What needs to be done >> In the entries that follow, find the word "white" and report each line it is on.

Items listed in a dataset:
========
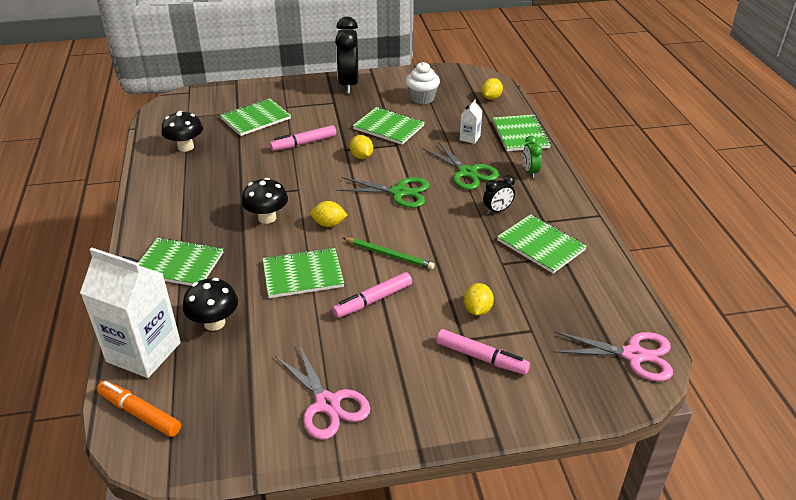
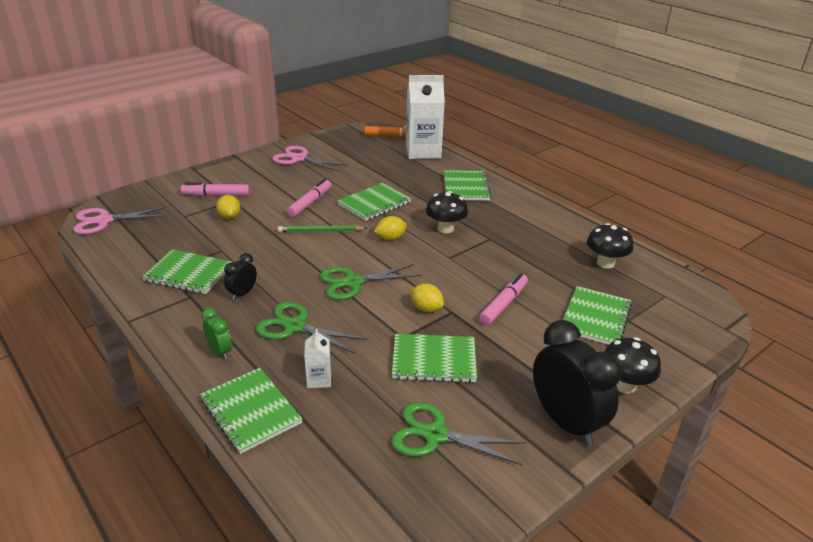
camera: 150 degrees right, 5 degrees down
(179, 264) = (466, 187): green notebook -> green notebook turned 75 degrees counterclockwise
(214, 323) = (401, 170): black mushroom -> black mushroom (624, 385)
(422, 98) = (435, 435): white cupcake -> green scissors
(491, 98) = (328, 481): yellow lemon -> none

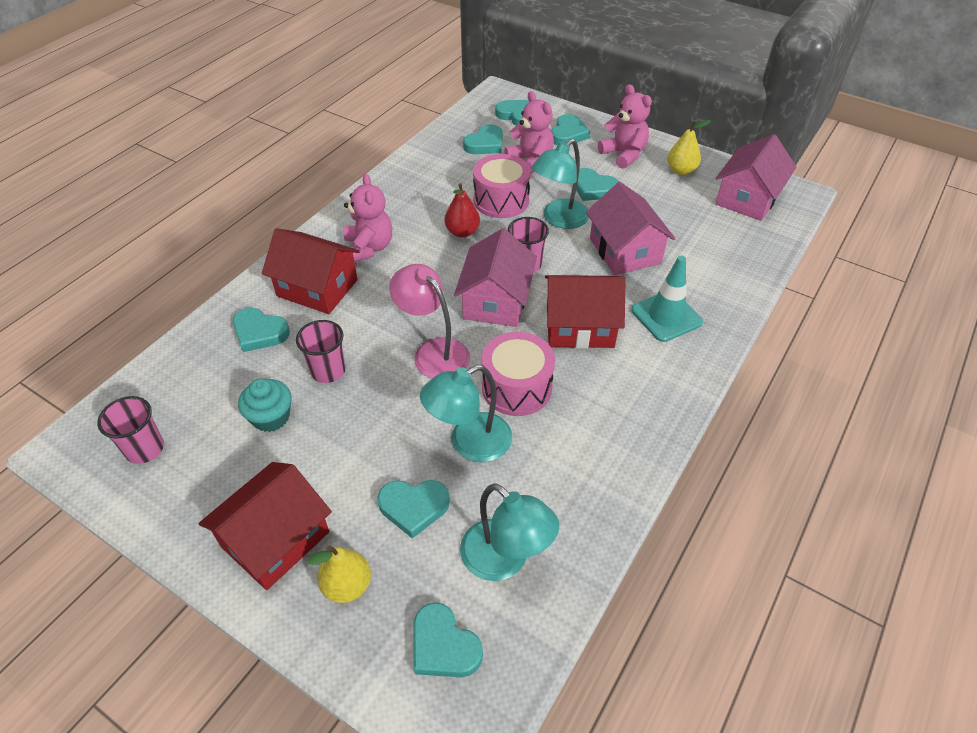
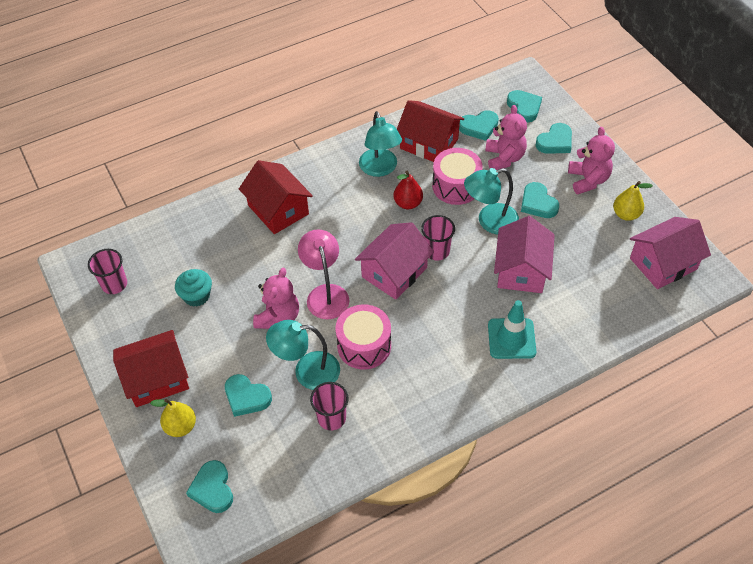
camera: 30 degrees right, 5 degrees up
(259, 332) = (222, 230): turquoise heart -> none
(328, 371) = (249, 278): pink cup -> pink cup (331, 418)
(369, 248) = (332, 190): pink teddy bear -> pink teddy bear (278, 317)
(505, 560) = (279, 457): turquoise lamp -> turquoise lamp (380, 169)
(580, 326) = (440, 319): red house -> red house (429, 144)

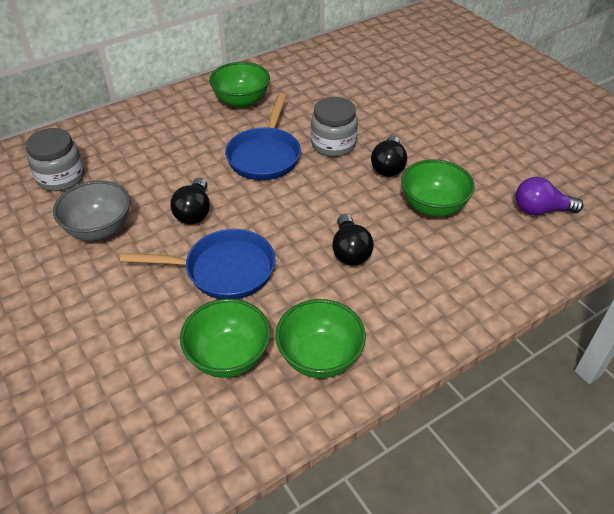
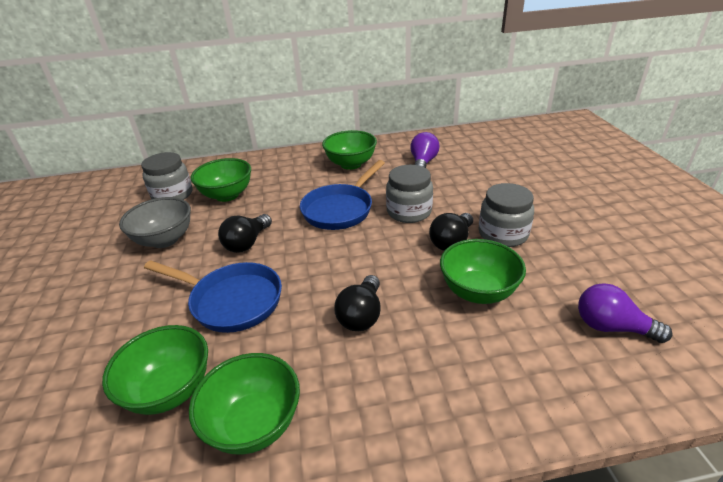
camera: 25 degrees right, 10 degrees down
(128, 164) = (227, 195): none -> green bowl
(316, 87) = (423, 163): none -> purple light bulb
(428, 149) = (503, 234): none -> grey jar

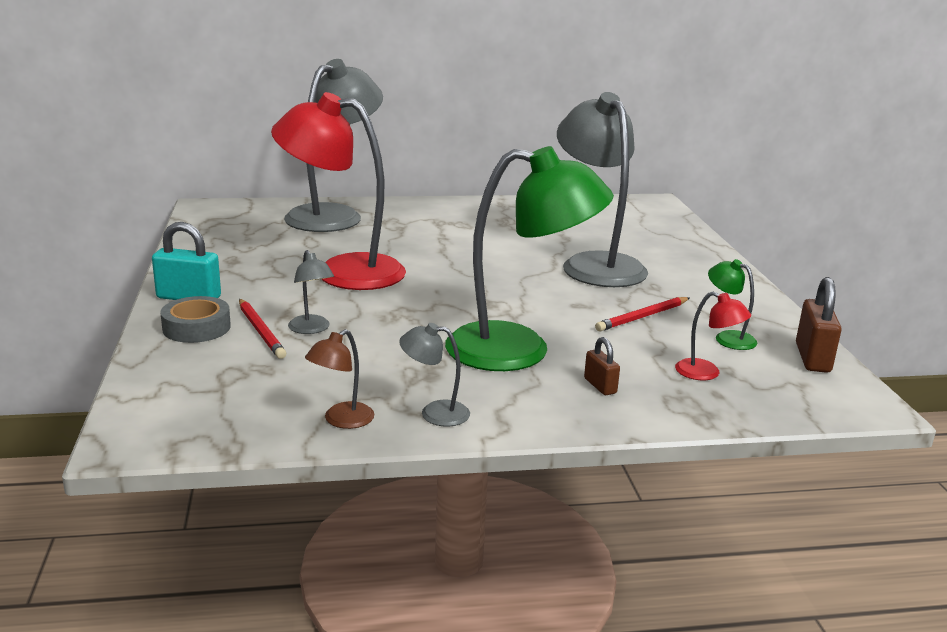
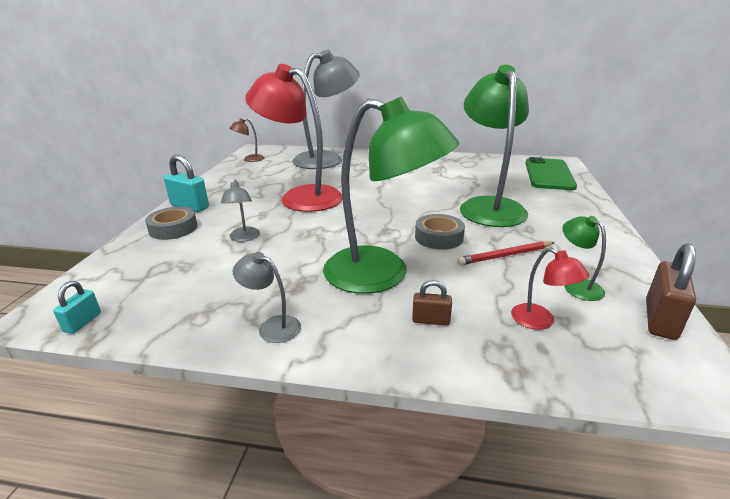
camera: 20 degrees right, 5 degrees up
(197, 439) = (82, 322): none -> turquoise padlock
(260, 331) = (210, 235): red pencil -> none
(341, 420) = (196, 322): brown lamp -> brown lamp (249, 159)
(558, 305) = (439, 237): none -> grey tape
(596, 264) = (489, 206): grey lamp -> green lamp
(600, 386) = (430, 320): brown padlock -> brown padlock turned 75 degrees counterclockwise
(648, 219) = (549, 174): none -> green phone

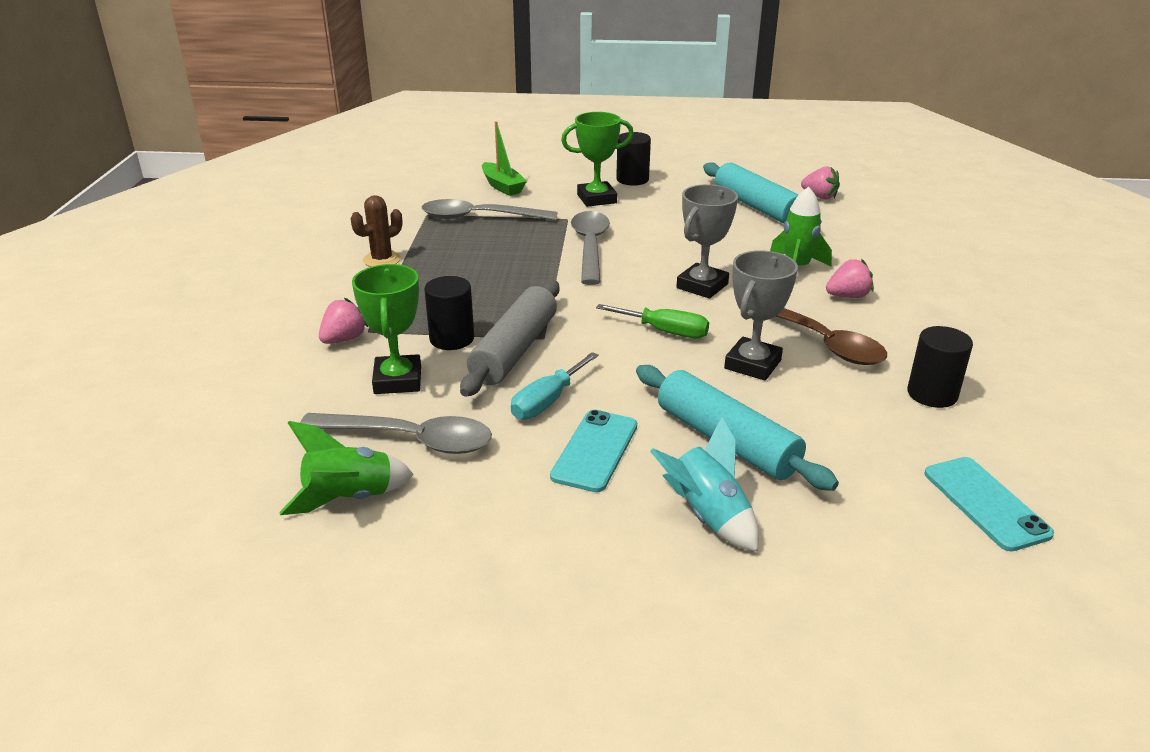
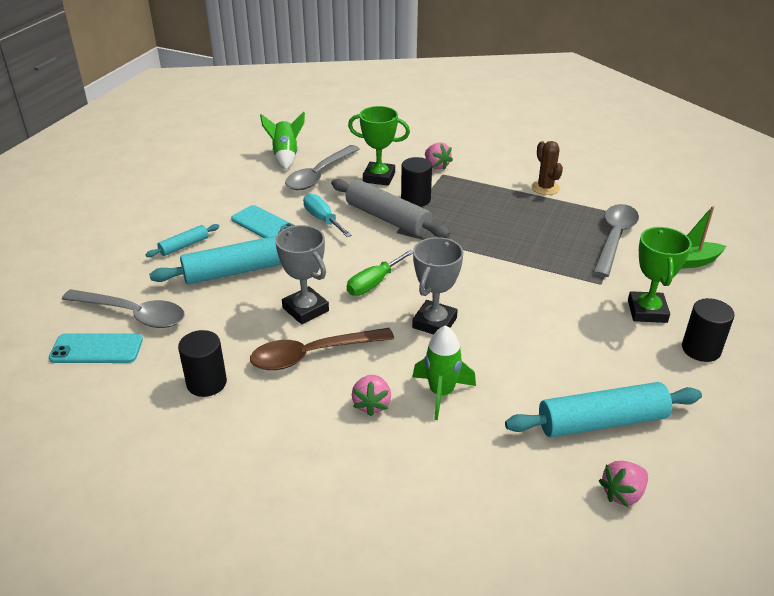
camera: 110 degrees right, 5 degrees up
(590, 247) = (534, 282): grey spoon -> grey spoon (133, 314)
(702, 286) = (434, 323): grey trophy -> grey trophy turned 60 degrees clockwise
(707, 516) = (184, 246): turquoise rocket -> turquoise rolling pin

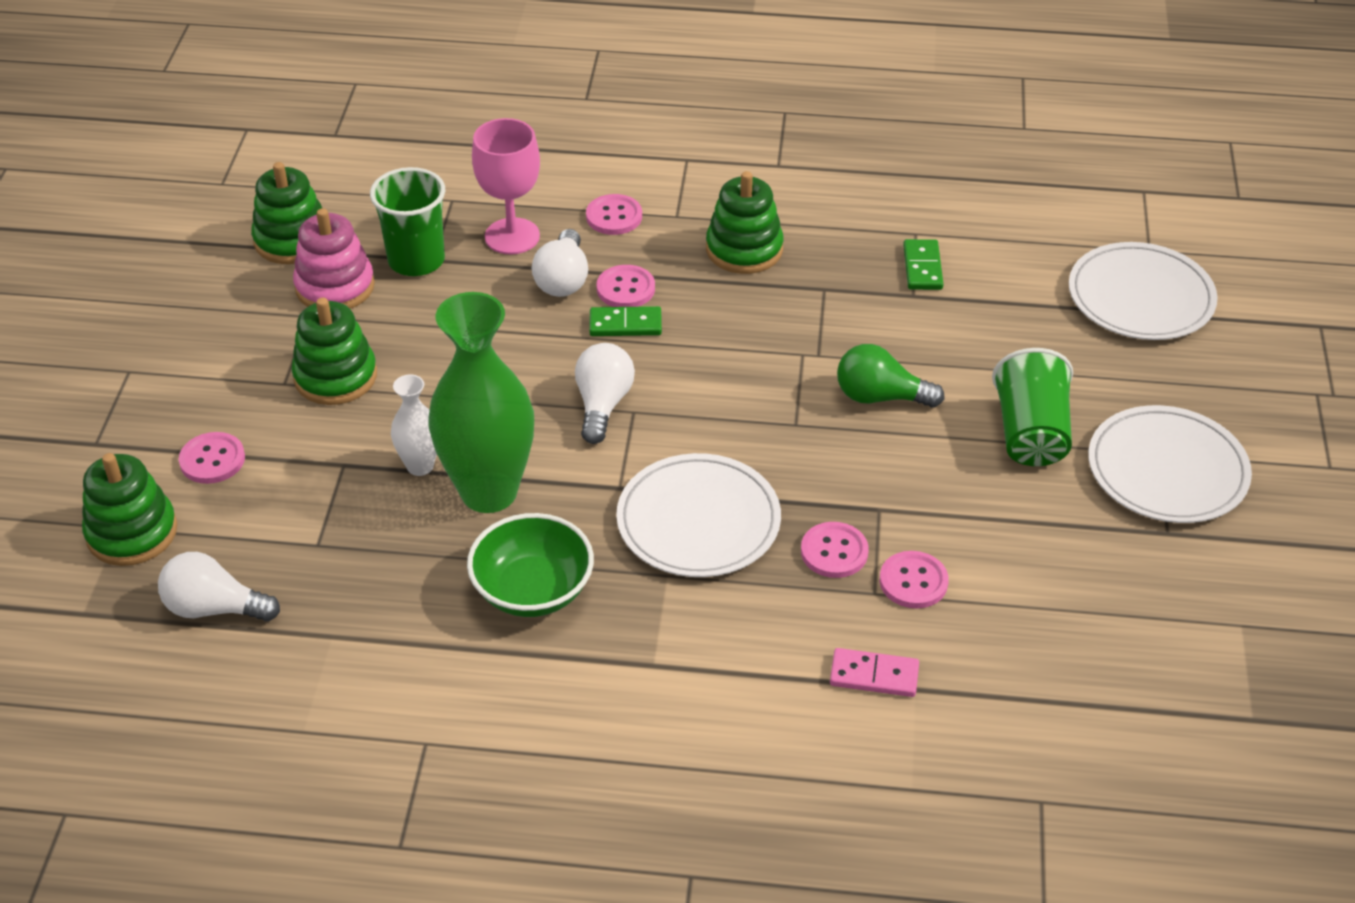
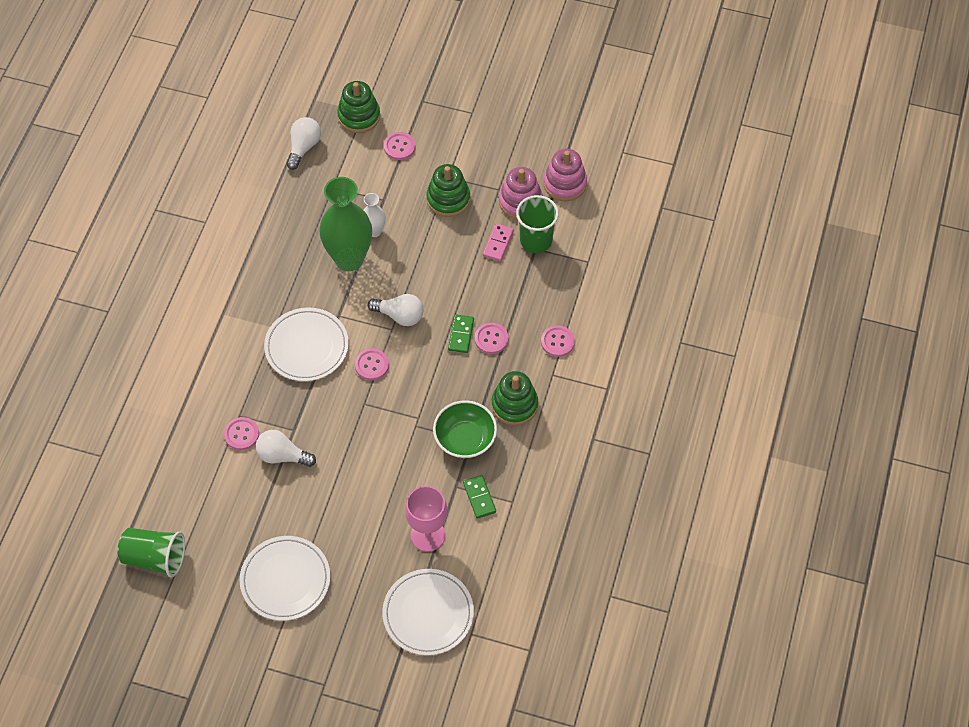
camera: 100 degrees right, 15 degrees up
(292, 240) = (565, 184): green stacking toy -> pink stacking toy
(512, 236) = (548, 288): pink goblet -> pink goblet (428, 535)
(533, 590) = (281, 271): green bowl -> green bowl (465, 439)
(563, 279) = (505, 309): white light bulb -> white light bulb (282, 456)
(834, 552) = (270, 403): pink button -> pink button (372, 365)
(874, 675) = (190, 404): pink domino -> pink domino (498, 243)
(880, 397) = (375, 449): green light bulb -> none
(922, 267) = (479, 497): green domino -> green domino turned 60 degrees clockwise
(1030, 434) = (329, 518): green cup -> green cup (155, 558)

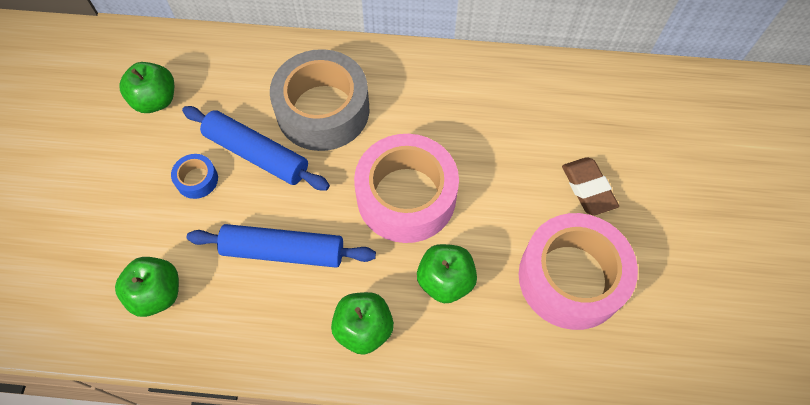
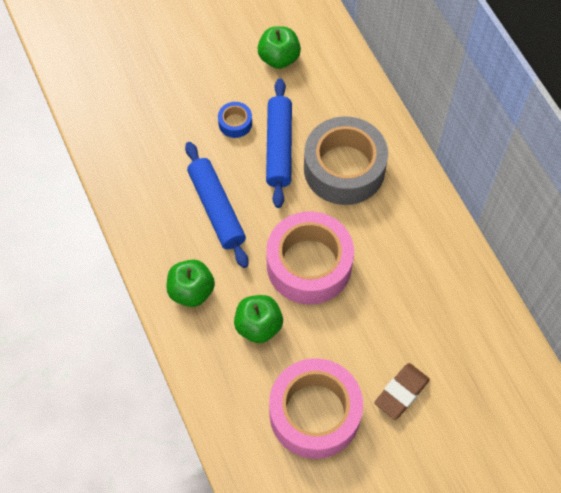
camera: 60 degrees right, 0 degrees up
(157, 294) = (141, 152): green apple -> none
========
Completed exercise >>
(422, 98) = (435, 435): white cupcake -> green scissors
(563, 279) = (505, 309): white light bulb -> white light bulb (282, 456)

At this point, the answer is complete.